*Problem statement*.
Copy the records below word for word, keeping every line as it stands.

*Available data*.

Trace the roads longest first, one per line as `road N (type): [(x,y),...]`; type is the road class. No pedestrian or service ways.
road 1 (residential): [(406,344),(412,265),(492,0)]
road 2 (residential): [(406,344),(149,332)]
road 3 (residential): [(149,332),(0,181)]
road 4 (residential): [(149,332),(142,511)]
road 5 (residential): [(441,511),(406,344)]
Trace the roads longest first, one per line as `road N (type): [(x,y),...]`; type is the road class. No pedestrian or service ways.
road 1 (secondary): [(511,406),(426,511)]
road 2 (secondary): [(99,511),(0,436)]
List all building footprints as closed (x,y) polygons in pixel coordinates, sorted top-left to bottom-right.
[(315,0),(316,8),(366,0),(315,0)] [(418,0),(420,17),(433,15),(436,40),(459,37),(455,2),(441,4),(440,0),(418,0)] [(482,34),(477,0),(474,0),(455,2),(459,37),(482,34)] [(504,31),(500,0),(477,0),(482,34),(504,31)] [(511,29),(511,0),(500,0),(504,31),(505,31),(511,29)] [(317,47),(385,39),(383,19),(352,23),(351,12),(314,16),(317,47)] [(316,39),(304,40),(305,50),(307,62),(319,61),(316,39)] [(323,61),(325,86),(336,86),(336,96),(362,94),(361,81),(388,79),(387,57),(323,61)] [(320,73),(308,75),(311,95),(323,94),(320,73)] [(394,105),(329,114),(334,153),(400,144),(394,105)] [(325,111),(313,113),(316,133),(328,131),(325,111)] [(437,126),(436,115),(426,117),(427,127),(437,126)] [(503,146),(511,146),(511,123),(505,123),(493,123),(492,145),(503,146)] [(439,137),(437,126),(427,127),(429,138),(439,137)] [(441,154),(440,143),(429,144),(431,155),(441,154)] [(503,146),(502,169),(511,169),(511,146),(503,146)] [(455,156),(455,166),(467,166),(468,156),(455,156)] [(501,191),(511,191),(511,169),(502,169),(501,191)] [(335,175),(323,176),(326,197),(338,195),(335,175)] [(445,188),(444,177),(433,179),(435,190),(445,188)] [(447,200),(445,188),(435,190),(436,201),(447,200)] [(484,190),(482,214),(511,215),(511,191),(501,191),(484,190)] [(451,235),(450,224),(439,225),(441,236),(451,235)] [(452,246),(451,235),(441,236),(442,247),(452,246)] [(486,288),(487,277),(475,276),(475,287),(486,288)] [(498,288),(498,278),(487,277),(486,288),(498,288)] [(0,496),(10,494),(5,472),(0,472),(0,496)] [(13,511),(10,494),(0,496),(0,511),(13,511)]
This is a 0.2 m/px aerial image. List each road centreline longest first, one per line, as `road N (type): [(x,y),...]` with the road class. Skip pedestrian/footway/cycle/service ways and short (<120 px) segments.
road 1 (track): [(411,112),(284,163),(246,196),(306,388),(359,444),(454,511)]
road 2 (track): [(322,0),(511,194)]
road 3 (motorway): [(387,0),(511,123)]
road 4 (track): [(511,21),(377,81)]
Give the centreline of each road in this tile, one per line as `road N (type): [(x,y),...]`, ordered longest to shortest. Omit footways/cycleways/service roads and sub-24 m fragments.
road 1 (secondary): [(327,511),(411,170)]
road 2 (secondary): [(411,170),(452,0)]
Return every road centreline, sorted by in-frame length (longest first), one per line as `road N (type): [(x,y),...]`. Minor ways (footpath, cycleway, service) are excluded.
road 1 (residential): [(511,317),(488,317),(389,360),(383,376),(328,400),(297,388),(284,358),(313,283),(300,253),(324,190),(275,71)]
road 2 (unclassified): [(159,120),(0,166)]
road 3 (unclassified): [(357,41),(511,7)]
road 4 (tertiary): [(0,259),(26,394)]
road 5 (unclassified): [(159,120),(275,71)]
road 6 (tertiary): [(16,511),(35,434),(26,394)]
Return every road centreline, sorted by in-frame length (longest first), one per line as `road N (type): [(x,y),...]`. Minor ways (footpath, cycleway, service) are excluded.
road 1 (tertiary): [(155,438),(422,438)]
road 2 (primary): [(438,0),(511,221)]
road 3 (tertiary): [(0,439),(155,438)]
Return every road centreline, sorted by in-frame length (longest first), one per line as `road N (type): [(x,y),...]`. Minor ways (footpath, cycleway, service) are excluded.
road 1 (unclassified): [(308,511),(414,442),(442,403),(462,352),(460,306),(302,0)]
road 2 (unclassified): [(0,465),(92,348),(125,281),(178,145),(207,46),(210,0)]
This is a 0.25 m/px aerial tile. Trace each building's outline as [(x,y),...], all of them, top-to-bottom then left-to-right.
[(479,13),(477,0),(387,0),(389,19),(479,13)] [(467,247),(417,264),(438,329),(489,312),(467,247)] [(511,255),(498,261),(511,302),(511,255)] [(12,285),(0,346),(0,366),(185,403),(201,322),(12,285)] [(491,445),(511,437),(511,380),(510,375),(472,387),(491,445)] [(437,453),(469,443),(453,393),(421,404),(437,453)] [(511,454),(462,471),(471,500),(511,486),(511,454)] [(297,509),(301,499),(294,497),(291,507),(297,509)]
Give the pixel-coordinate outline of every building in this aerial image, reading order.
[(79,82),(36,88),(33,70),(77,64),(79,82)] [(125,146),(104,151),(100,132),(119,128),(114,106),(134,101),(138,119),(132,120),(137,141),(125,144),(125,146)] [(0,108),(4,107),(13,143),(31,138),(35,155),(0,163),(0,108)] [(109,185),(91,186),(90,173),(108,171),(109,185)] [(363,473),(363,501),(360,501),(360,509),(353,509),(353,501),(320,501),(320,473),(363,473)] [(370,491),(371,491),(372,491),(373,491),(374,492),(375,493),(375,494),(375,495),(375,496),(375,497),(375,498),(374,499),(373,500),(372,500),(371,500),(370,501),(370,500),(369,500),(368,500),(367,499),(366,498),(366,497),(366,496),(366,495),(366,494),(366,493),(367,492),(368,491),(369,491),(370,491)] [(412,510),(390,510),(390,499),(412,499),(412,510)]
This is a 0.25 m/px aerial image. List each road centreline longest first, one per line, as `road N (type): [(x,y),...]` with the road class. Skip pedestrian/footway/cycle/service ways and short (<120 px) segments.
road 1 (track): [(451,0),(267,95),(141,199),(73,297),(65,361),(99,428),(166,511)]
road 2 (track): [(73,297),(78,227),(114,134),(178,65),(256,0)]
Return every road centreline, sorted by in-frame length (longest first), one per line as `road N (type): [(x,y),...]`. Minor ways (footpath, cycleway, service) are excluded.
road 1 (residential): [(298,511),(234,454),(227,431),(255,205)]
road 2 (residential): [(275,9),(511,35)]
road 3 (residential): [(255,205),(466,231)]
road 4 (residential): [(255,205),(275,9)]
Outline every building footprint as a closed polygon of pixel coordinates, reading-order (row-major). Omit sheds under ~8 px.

*Completed exercise*.
Trace the roads longest first, one per line as `road N (type): [(x,y),...]`; type is the road class. No pedestrian or service ways.
road 1 (residential): [(406,344),(412,265),(492,0)]
road 2 (residential): [(406,344),(149,332)]
road 3 (residential): [(149,332),(0,181)]
road 4 (residential): [(149,332),(142,511)]
road 5 (residential): [(441,511),(406,344)]
Trace the roads longest first, one per line as `road N (type): [(x,y),...]`; type is the road class. No pedestrian or service ways.
road 1 (secondary): [(511,406),(426,511)]
road 2 (secondary): [(99,511),(0,436)]
List all building footprints as closed (x,y) polygons in pixel coordinates, sorted top-left to bottom-right.
[(315,0),(316,8),(366,0),(315,0)] [(418,0),(420,17),(433,15),(436,40),(459,37),(455,2),(441,4),(440,0),(418,0)] [(482,34),(477,0),(474,0),(455,2),(459,37),(482,34)] [(504,31),(500,0),(477,0),(482,34),(504,31)] [(511,29),(511,0),(500,0),(504,31),(505,31),(511,29)] [(317,47),(385,39),(383,19),(352,23),(351,12),(314,16),(317,47)] [(316,39),(304,40),(305,50),(307,62),(319,61),(316,39)] [(323,61),(325,86),(336,86),(336,96),(362,94),(361,81),(388,79),(387,57),(323,61)] [(320,73),(308,75),(311,95),(323,94),(320,73)] [(394,105),(329,114),(334,153),(400,144),(394,105)] [(325,111),(313,113),(316,133),(328,131),(325,111)] [(437,126),(436,115),(426,117),(427,127),(437,126)] [(503,146),(511,146),(511,123),(505,123),(493,123),(492,145),(503,146)] [(439,137),(437,126),(427,127),(429,138),(439,137)] [(441,154),(440,143),(429,144),(431,155),(441,154)] [(503,146),(502,169),(511,169),(511,146),(503,146)] [(455,156),(455,166),(467,166),(468,156),(455,156)] [(501,191),(511,191),(511,169),(502,169),(501,191)] [(335,175),(323,176),(326,197),(338,195),(335,175)] [(445,188),(444,177),(433,179),(435,190),(445,188)] [(447,200),(445,188),(435,190),(436,201),(447,200)] [(484,190),(482,214),(511,215),(511,191),(501,191),(484,190)] [(451,235),(450,224),(439,225),(441,236),(451,235)] [(452,246),(451,235),(441,236),(442,247),(452,246)] [(486,288),(487,277),(475,276),(475,287),(486,288)] [(498,288),(498,278),(487,277),(486,288),(498,288)] [(0,496),(10,494),(5,472),(0,472),(0,496)] [(13,511),(10,494),(0,496),(0,511),(13,511)]
This is a 0.2 m/px aerial image. List each road centreline longest first, one per line, as `road N (type): [(x,y),...]` with the road class. Skip pedestrian/footway/cycle/service ways and short (<120 px) segments.
road 1 (track): [(411,112),(284,163),(246,196),(306,388),(359,444),(454,511)]
road 2 (track): [(322,0),(511,194)]
road 3 (motorway): [(387,0),(511,123)]
road 4 (track): [(511,21),(377,81)]
Give the centreline of each road in this tile, one per line as `road N (type): [(x,y),...]`, ordered longest to shortest. Omit footways/cycleways/service roads and sub-24 m fragments.
road 1 (secondary): [(327,511),(411,170)]
road 2 (secondary): [(411,170),(452,0)]
Return every road centreline, sorted by in-frame length (longest first), one per line as `road N (type): [(x,y),...]`. Minor ways (footpath, cycleway, service) are excluded.
road 1 (residential): [(511,317),(488,317),(389,360),(383,376),(328,400),(297,388),(284,358),(313,283),(300,253),(324,190),(275,71)]
road 2 (unclassified): [(159,120),(0,166)]
road 3 (unclassified): [(357,41),(511,7)]
road 4 (tertiary): [(0,259),(26,394)]
road 5 (unclassified): [(159,120),(275,71)]
road 6 (tertiary): [(16,511),(35,434),(26,394)]
Return every road centreline, sorted by in-frame length (longest first), one per line as `road N (type): [(x,y),...]`. Minor ways (footpath, cycleway, service) are excluded.
road 1 (tertiary): [(155,438),(422,438)]
road 2 (primary): [(438,0),(511,221)]
road 3 (tertiary): [(0,439),(155,438)]
Return every road centreline, sorted by in-frame length (longest first), one per line as `road N (type): [(x,y),...]`. Minor ways (footpath, cycleway, service) are excluded.
road 1 (unclassified): [(308,511),(414,442),(442,403),(462,352),(460,306),(302,0)]
road 2 (unclassified): [(0,465),(92,348),(125,281),(178,145),(207,46),(210,0)]
This is a 0.25 m/px aerial tile. Trace each building's outline as [(x,y),...], all of them, top-to-bottom then left-to-right.
[(479,13),(477,0),(387,0),(389,19),(479,13)] [(467,247),(417,264),(438,329),(489,312),(467,247)] [(511,255),(498,261),(511,302),(511,255)] [(12,285),(0,346),(0,366),(185,403),(201,322),(12,285)] [(491,445),(511,437),(511,380),(510,375),(472,387),(491,445)] [(437,453),(469,443),(453,393),(421,404),(437,453)] [(511,454),(462,471),(471,500),(511,486),(511,454)] [(297,509),(301,499),(294,497),(291,507),(297,509)]
Give the pixel-coordinate outline of every building in this aerial image, reading order.
[(79,82),(36,88),(33,70),(77,64),(79,82)] [(125,146),(104,151),(100,132),(119,128),(114,106),(134,101),(138,119),(132,120),(137,141),(125,144),(125,146)] [(0,108),(4,107),(13,143),(31,138),(35,155),(0,163),(0,108)] [(109,185),(91,186),(90,173),(108,171),(109,185)] [(363,473),(363,501),(360,501),(360,509),(353,509),(353,501),(320,501),(320,473),(363,473)] [(370,491),(371,491),(372,491),(373,491),(374,492),(375,493),(375,494),(375,495),(375,496),(375,497),(375,498),(374,499),(373,500),(372,500),(371,500),(370,501),(370,500),(369,500),(368,500),(367,499),(366,498),(366,497),(366,496),(366,495),(366,494),(366,493),(367,492),(368,491),(369,491),(370,491)] [(412,510),(390,510),(390,499),(412,499),(412,510)]
This is a 0.25 m/px aerial image. List each road centreline longest first, one per line, as `road N (type): [(x,y),...]` with the road class. Skip pedestrian/footway/cycle/service ways and short (<120 px) segments.
road 1 (track): [(451,0),(267,95),(141,199),(73,297),(65,361),(99,428),(166,511)]
road 2 (track): [(73,297),(78,227),(114,134),(178,65),(256,0)]
Return every road centreline, sorted by in-frame length (longest first), one per line as `road N (type): [(x,y),...]`. Minor ways (footpath, cycleway, service) are excluded.
road 1 (residential): [(298,511),(234,454),(227,431),(255,205)]
road 2 (residential): [(275,9),(511,35)]
road 3 (residential): [(255,205),(466,231)]
road 4 (residential): [(255,205),(275,9)]
Outline every building footprint as a closed polygon of pixel coordinates, reading-order (row-major). Omit sheds under ~8 px.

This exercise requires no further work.